**Stored entries**
_ _ _ _ _
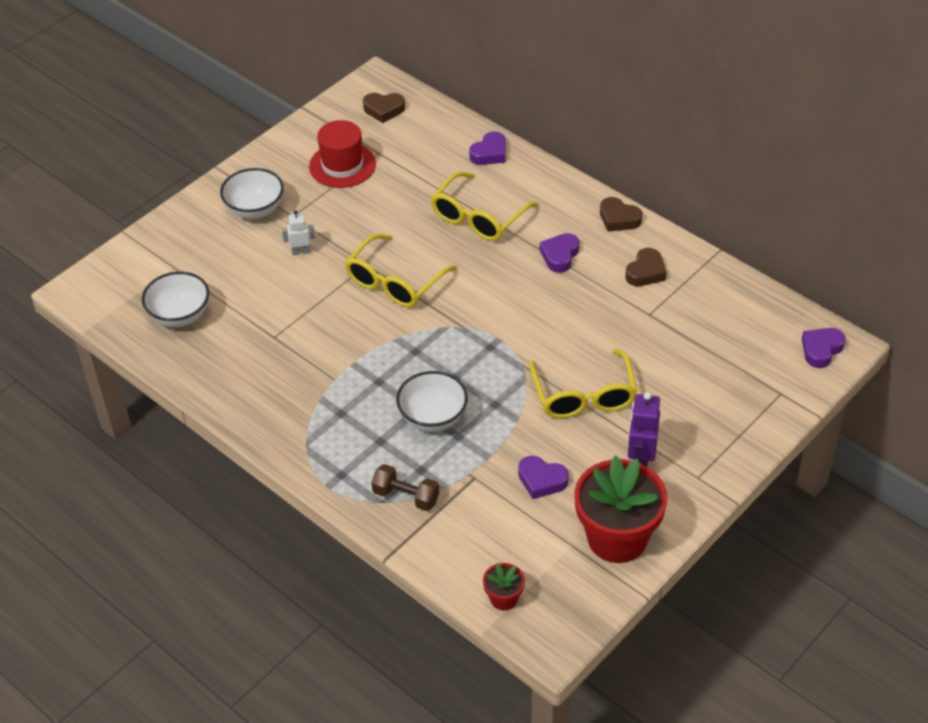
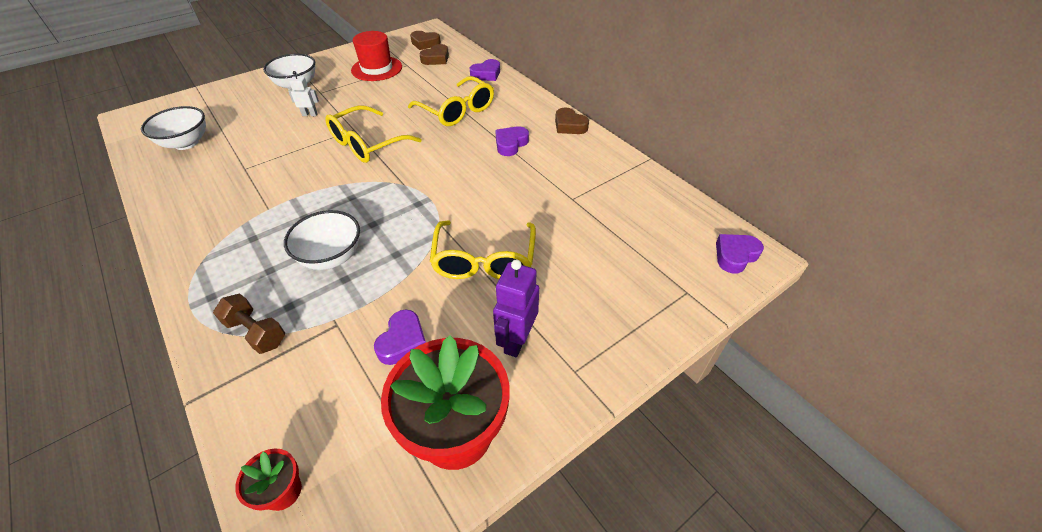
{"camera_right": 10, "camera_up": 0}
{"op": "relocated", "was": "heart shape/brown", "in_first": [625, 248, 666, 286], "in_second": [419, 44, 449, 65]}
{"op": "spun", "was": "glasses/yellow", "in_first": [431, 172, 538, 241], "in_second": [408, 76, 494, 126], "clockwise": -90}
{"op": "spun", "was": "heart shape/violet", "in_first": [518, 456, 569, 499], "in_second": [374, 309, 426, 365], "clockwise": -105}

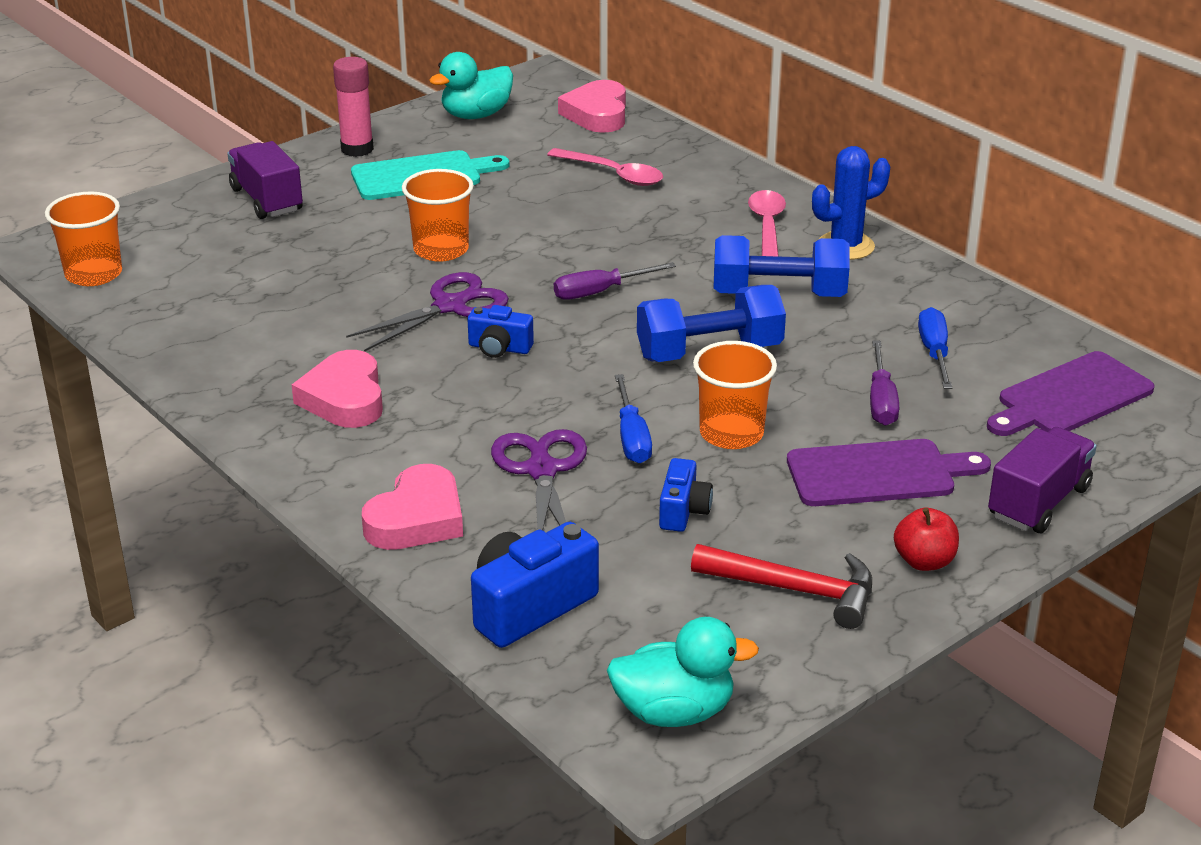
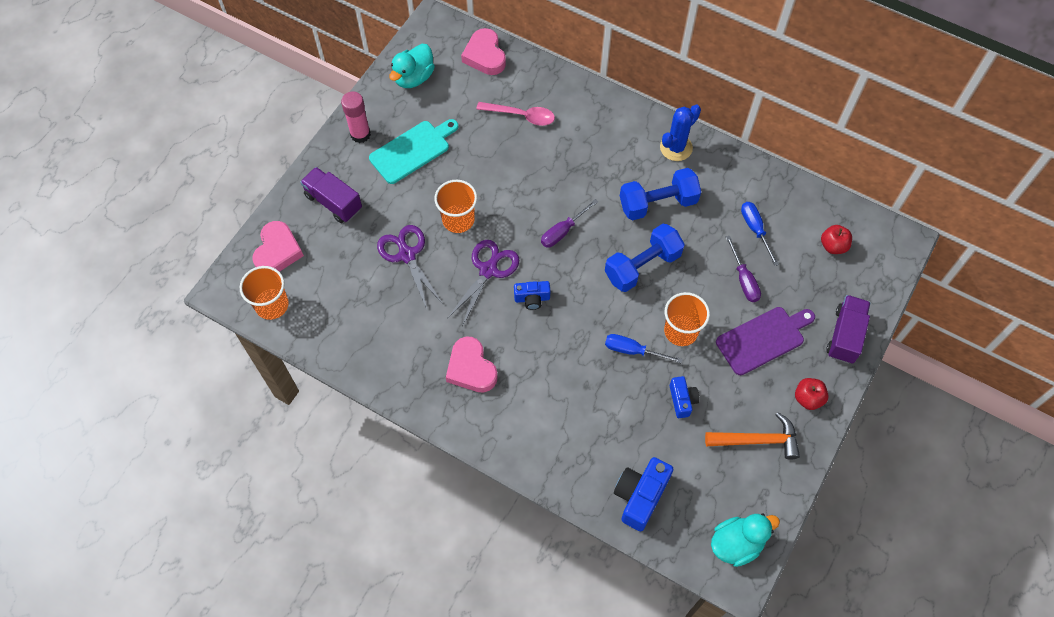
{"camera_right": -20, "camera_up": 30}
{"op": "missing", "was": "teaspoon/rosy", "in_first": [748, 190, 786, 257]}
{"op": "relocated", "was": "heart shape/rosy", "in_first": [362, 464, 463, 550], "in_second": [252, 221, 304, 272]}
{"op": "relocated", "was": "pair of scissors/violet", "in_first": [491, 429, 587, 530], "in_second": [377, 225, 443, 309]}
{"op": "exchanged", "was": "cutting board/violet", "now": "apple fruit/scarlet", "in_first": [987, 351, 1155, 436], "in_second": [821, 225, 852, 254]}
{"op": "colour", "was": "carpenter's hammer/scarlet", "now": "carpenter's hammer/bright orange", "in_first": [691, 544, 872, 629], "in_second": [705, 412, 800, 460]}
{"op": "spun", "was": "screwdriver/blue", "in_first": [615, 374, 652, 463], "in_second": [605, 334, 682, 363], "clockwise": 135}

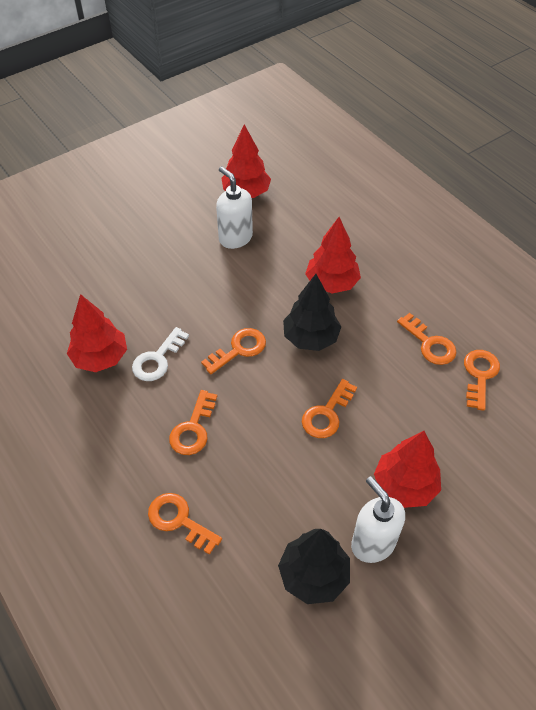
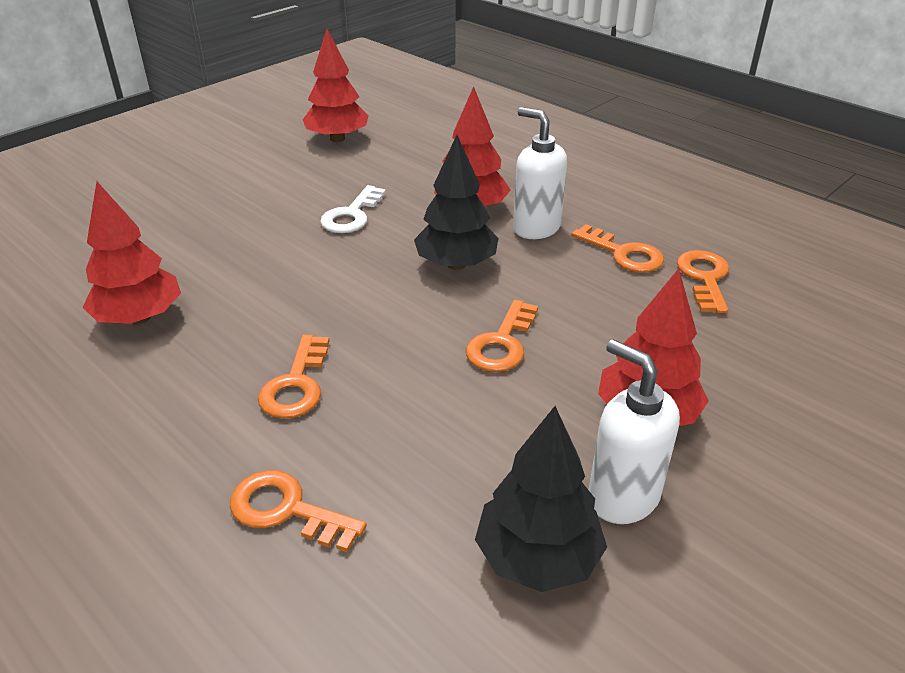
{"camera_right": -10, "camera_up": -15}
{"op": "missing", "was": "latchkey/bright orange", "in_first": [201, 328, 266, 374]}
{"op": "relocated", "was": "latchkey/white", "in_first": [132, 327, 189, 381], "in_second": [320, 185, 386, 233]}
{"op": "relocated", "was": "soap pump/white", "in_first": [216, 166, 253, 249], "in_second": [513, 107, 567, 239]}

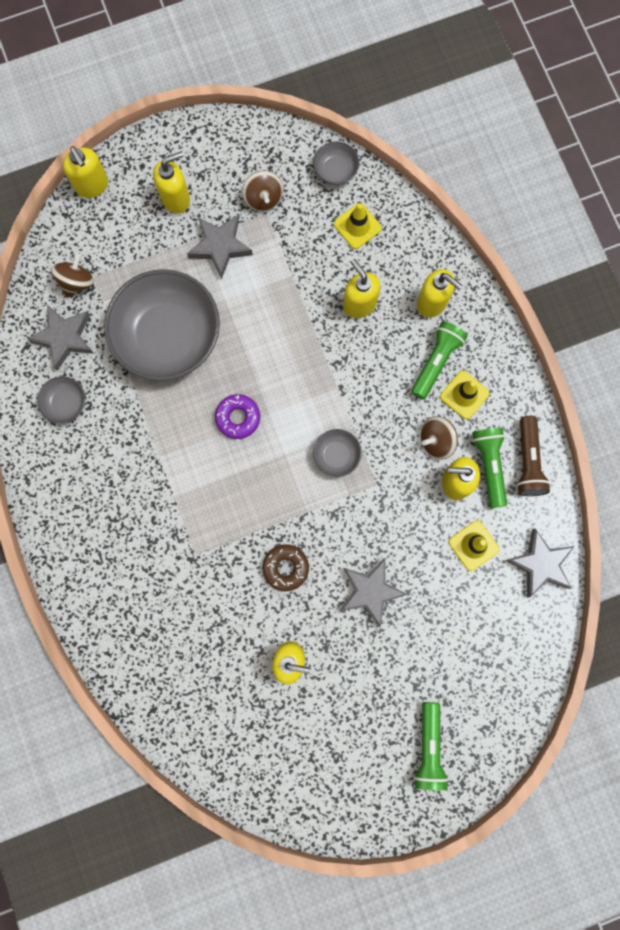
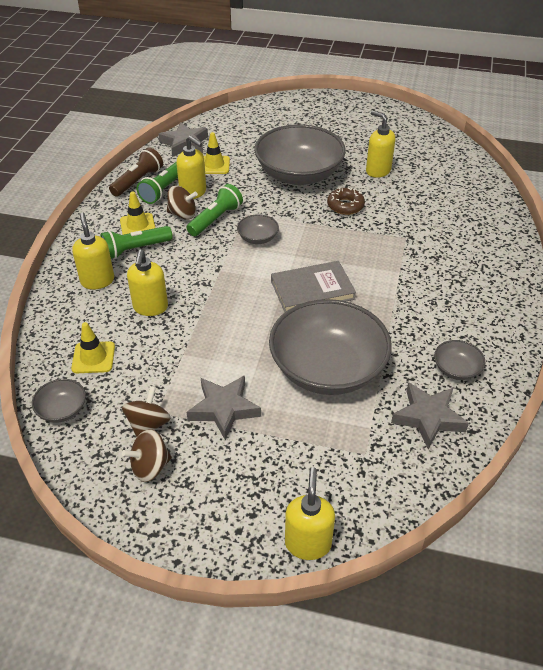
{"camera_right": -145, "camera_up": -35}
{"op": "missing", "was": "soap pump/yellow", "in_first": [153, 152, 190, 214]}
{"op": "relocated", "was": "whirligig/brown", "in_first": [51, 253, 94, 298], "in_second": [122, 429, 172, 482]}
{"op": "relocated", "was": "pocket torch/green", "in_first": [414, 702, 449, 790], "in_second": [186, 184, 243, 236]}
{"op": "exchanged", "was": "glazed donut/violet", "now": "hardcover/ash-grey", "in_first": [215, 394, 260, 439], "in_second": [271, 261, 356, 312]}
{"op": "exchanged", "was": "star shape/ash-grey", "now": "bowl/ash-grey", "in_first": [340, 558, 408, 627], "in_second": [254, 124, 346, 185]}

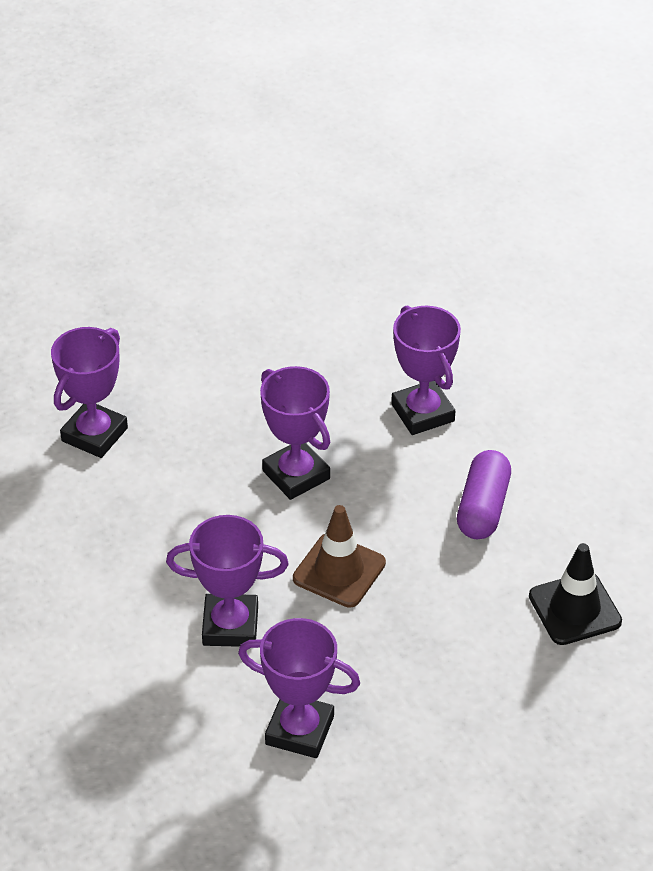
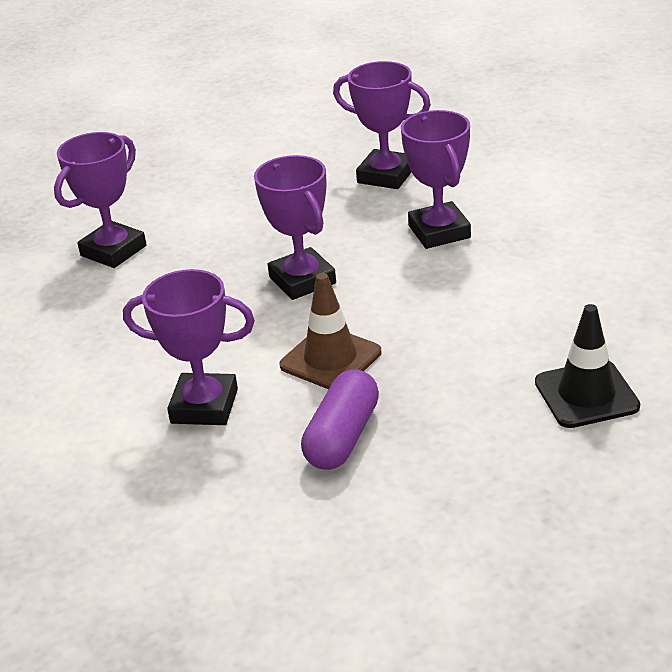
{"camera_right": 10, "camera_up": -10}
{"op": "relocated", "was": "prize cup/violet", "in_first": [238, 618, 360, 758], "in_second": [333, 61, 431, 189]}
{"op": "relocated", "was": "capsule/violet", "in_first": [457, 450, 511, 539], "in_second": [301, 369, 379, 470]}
_ _ _ _ _
**YOUR TASK**
Please output every record above exactly as written, leaving out the pictures.

**EXERCISE SOLUTION**
{"camera_right": 10, "camera_up": 0}
{"op": "relocated", "was": "heart shape/brown", "in_first": [625, 248, 666, 286], "in_second": [419, 44, 449, 65]}
{"op": "spun", "was": "glasses/yellow", "in_first": [431, 172, 538, 241], "in_second": [408, 76, 494, 126], "clockwise": -90}
{"op": "spun", "was": "heart shape/violet", "in_first": [518, 456, 569, 499], "in_second": [374, 309, 426, 365], "clockwise": -105}

{"camera_right": -20, "camera_up": 30}
{"op": "missing", "was": "teaspoon/rosy", "in_first": [748, 190, 786, 257]}
{"op": "relocated", "was": "heart shape/rosy", "in_first": [362, 464, 463, 550], "in_second": [252, 221, 304, 272]}
{"op": "relocated", "was": "pair of scissors/violet", "in_first": [491, 429, 587, 530], "in_second": [377, 225, 443, 309]}
{"op": "exchanged", "was": "cutting board/violet", "now": "apple fruit/scarlet", "in_first": [987, 351, 1155, 436], "in_second": [821, 225, 852, 254]}
{"op": "colour", "was": "carpenter's hammer/scarlet", "now": "carpenter's hammer/bright orange", "in_first": [691, 544, 872, 629], "in_second": [705, 412, 800, 460]}
{"op": "spun", "was": "screwdriver/blue", "in_first": [615, 374, 652, 463], "in_second": [605, 334, 682, 363], "clockwise": 135}

{"camera_right": -10, "camera_up": -15}
{"op": "missing", "was": "latchkey/bright orange", "in_first": [201, 328, 266, 374]}
{"op": "relocated", "was": "latchkey/white", "in_first": [132, 327, 189, 381], "in_second": [320, 185, 386, 233]}
{"op": "relocated", "was": "soap pump/white", "in_first": [216, 166, 253, 249], "in_second": [513, 107, 567, 239]}

{"camera_right": -145, "camera_up": -35}
{"op": "missing", "was": "soap pump/yellow", "in_first": [153, 152, 190, 214]}
{"op": "relocated", "was": "whirligig/brown", "in_first": [51, 253, 94, 298], "in_second": [122, 429, 172, 482]}
{"op": "relocated", "was": "pocket torch/green", "in_first": [414, 702, 449, 790], "in_second": [186, 184, 243, 236]}
{"op": "exchanged", "was": "glazed donut/violet", "now": "hardcover/ash-grey", "in_first": [215, 394, 260, 439], "in_second": [271, 261, 356, 312]}
{"op": "exchanged", "was": "star shape/ash-grey", "now": "bowl/ash-grey", "in_first": [340, 558, 408, 627], "in_second": [254, 124, 346, 185]}

{"camera_right": 10, "camera_up": -10}
{"op": "relocated", "was": "prize cup/violet", "in_first": [238, 618, 360, 758], "in_second": [333, 61, 431, 189]}
{"op": "relocated", "was": "capsule/violet", "in_first": [457, 450, 511, 539], "in_second": [301, 369, 379, 470]}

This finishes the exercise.